(TASK DATA begins)
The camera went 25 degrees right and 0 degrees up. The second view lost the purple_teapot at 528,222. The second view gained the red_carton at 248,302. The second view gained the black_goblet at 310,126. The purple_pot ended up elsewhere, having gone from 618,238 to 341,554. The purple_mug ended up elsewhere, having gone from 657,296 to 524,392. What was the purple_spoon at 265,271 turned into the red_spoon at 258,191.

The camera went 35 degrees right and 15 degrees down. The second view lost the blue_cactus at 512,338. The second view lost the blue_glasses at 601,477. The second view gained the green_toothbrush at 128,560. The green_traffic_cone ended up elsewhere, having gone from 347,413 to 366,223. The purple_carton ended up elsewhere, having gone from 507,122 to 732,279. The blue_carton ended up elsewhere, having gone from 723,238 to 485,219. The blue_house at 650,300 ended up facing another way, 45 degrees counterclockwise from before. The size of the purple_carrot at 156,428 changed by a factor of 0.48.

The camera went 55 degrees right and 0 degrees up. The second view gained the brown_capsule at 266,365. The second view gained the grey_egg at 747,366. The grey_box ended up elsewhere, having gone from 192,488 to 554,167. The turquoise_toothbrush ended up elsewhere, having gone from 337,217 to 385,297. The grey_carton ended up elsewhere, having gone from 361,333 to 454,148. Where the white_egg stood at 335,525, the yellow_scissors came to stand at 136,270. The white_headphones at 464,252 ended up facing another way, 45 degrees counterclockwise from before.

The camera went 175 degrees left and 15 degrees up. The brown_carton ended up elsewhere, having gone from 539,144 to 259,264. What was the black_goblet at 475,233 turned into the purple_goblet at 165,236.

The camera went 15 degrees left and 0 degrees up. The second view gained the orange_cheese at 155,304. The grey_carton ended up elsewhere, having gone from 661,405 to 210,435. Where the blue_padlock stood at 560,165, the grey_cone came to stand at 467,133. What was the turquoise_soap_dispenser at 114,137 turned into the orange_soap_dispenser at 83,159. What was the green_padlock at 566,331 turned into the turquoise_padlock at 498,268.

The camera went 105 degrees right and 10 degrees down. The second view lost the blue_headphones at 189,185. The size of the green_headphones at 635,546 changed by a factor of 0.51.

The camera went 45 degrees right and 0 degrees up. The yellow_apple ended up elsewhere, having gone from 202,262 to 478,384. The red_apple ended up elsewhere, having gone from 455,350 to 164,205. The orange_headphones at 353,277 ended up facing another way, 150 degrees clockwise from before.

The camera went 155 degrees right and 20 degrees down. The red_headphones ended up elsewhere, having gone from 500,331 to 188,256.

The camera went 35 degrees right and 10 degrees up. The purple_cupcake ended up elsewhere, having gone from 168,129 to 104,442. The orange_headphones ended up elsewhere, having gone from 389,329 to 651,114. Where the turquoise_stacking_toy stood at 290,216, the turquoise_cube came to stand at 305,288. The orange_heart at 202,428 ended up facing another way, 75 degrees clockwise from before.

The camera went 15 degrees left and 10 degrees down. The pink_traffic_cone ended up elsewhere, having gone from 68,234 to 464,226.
(TASK DATA ends)
WHAT TO DO:
The entries above must be retyped exactly, down to the last character.

ANSWER TO THIS EXERCISE:
The camera went 25 degrees right and 0 degrees up. The second view lost the purple_teapot at 528,222. The second view gained the red_carton at 248,302. The second view gained the black_goblet at 310,126. The purple_pot ended up elsewhere, having gone from 618,238 to 341,554. The purple_mug ended up elsewhere, having gone from 657,296 to 524,392. What was the purple_spoon at 265,271 turned into the red_spoon at 258,191.

The camera went 35 degrees right and 15 degrees down. The second view lost the blue_cactus at 512,338. The second view lost the blue_glasses at 601,477. The second view gained the green_toothbrush at 128,560. The green_traffic_cone ended up elsewhere, having gone from 347,413 to 366,223. The purple_carton ended up elsewhere, having gone from 507,122 to 732,279. The blue_carton ended up elsewhere, having gone from 723,238 to 485,219. The blue_house at 650,300 ended up facing another way, 45 degrees counterclockwise from before. The size of the purple_carrot at 156,428 changed by a factor of 0.48.

The camera went 55 degrees right and 0 degrees up. The second view gained the brown_capsule at 266,365. The second view gained the grey_egg at 747,366. The grey_box ended up elsewhere, having gone from 192,488 to 554,167. The turquoise_toothbrush ended up elsewhere, having gone from 337,217 to 385,297. The grey_carton ended up elsewhere, having gone from 361,333 to 454,148. Where the white_egg stood at 335,525, the yellow_scissors came to stand at 136,270. The white_headphones at 464,252 ended up facing another way, 45 degrees counterclockwise from before.

The camera went 175 degrees left and 15 degrees up. The brown_carton ended up elsewhere, having gone from 539,144 to 259,264. What was the black_goblet at 475,233 turned into the purple_goblet at 165,236.

The camera went 15 degrees left and 0 degrees up. The second view gained the orange_cheese at 155,304. The grey_carton ended up elsewhere, having gone from 661,405 to 210,435. Where the blue_padlock stood at 560,165, the grey_cone came to stand at 467,133. What was the turquoise_soap_dispenser at 114,137 turned into the orange_soap_dispenser at 83,159. What was the green_padlock at 566,331 turned into the turquoise_padlock at 498,268.

The camera went 105 degrees right and 10 degrees down. The second view lost the blue_headphones at 189,185. The size of the green_headphones at 635,546 changed by a factor of 0.51.

The camera went 45 degrees right and 0 degrees up. The yellow_apple ended up elsewhere, having gone from 202,262 to 478,384. The red_apple ended up elsewhere, having gone from 455,350 to 164,205. The orange_headphones at 353,277 ended up facing another way, 150 degrees clockwise from before.

The camera went 155 degrees right and 20 degrees down. The red_headphones ended up elsewhere, having gone from 500,331 to 188,256.

The camera went 35 degrees right and 10 degrees up. The purple_cupcake ended up elsewhere, having gone from 168,129 to 104,442. The orange_headphones ended up elsewhere, having gone from 389,329 to 651,114. Where the turquoise_stacking_toy stood at 290,216, the turquoise_cube came to stand at 305,288. The orange_heart at 202,428 ended up facing another way, 75 degrees clockwise from before.

The camera went 15 degrees left and 10 degrees down. The pink_traffic_cone ended up elsewhere, having gone from 68,234 to 464,226.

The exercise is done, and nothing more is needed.